Start of Information supplied
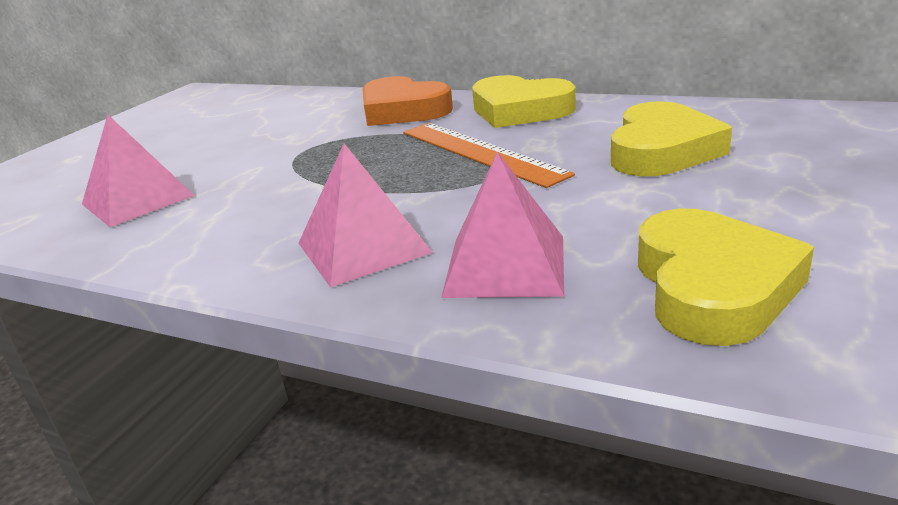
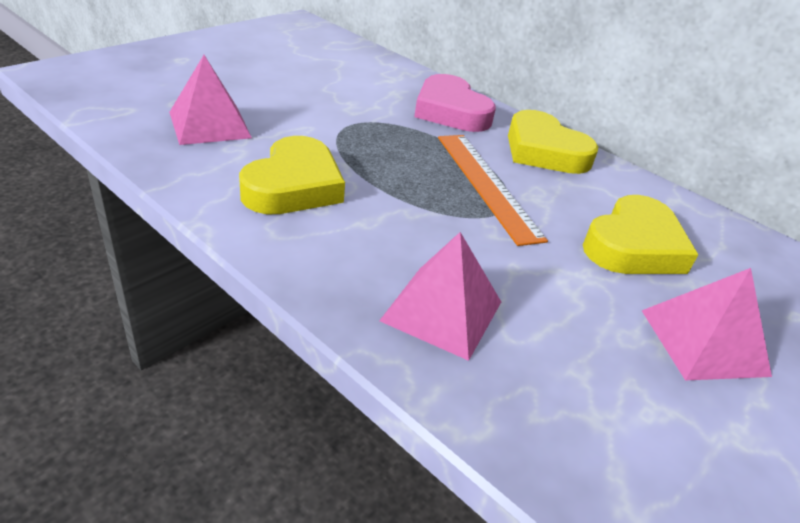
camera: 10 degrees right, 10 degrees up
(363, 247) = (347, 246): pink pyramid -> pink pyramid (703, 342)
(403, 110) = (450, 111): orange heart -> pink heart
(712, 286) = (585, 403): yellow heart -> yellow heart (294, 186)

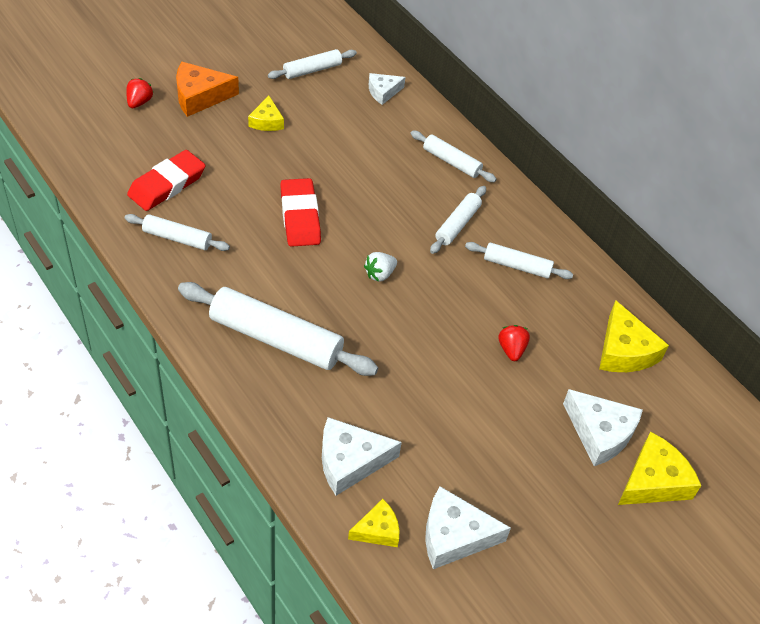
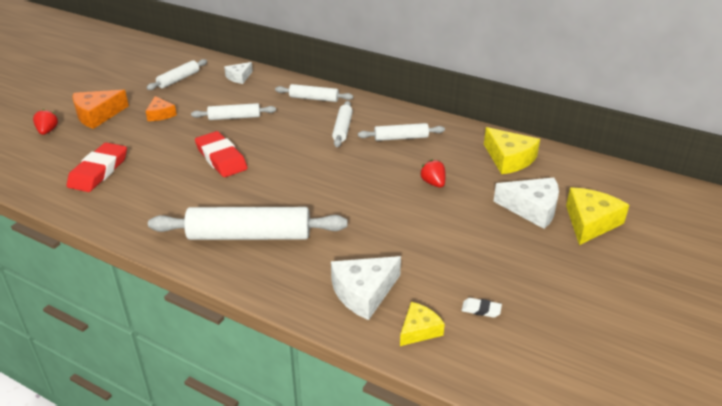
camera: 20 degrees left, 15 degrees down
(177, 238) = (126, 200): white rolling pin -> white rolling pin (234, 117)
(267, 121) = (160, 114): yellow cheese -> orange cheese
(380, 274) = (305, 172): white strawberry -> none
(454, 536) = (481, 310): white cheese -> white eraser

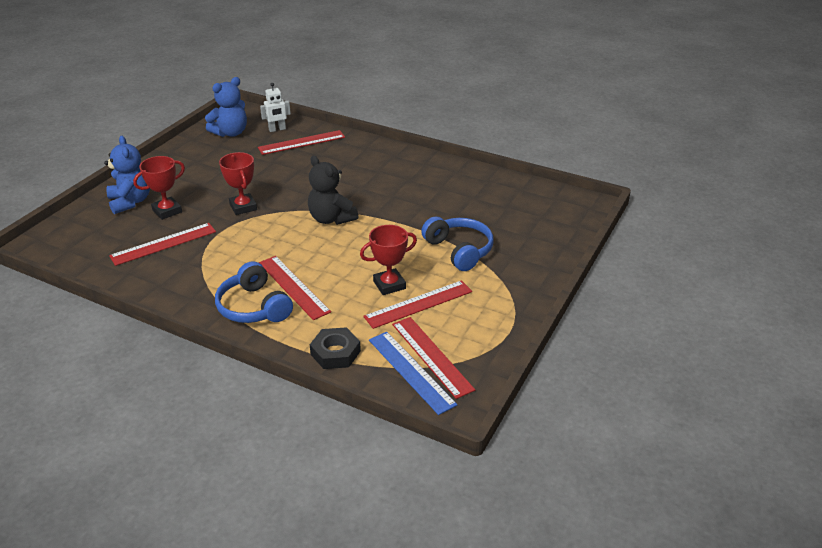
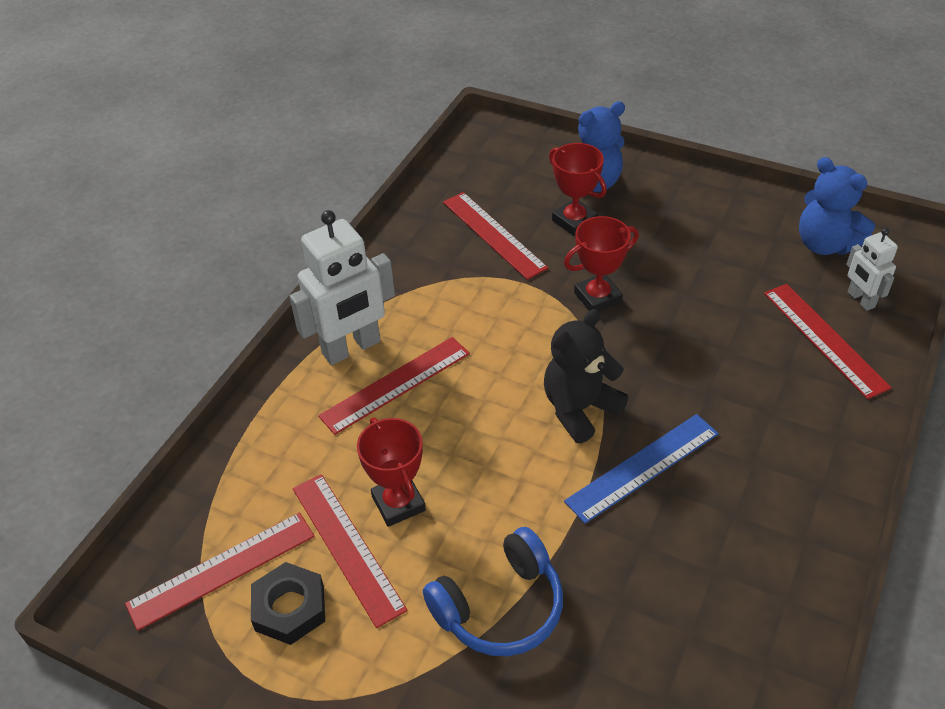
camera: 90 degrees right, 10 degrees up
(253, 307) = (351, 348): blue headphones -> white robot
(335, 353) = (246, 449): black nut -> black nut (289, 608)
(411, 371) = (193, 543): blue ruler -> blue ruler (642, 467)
End of Information supplied
Output, exactly and with no pictures, every line from the one that contains "(403, 110) = (450, 111): orange" through the final line of the entries.

(403, 110) = (450, 111): orange heart -> pink heart
(712, 286) = (585, 403): yellow heart -> yellow heart (294, 186)

camera: 20 degrees left, 15 degrees down
(177, 238) = (126, 200): white rolling pin -> white rolling pin (234, 117)
(267, 121) = (160, 114): yellow cheese -> orange cheese
(380, 274) = (305, 172): white strawberry -> none
(454, 536) = (481, 310): white cheese -> white eraser

camera: 90 degrees right, 10 degrees up
(253, 307) = (351, 348): blue headphones -> white robot
(335, 353) = (246, 449): black nut -> black nut (289, 608)
(411, 371) = (193, 543): blue ruler -> blue ruler (642, 467)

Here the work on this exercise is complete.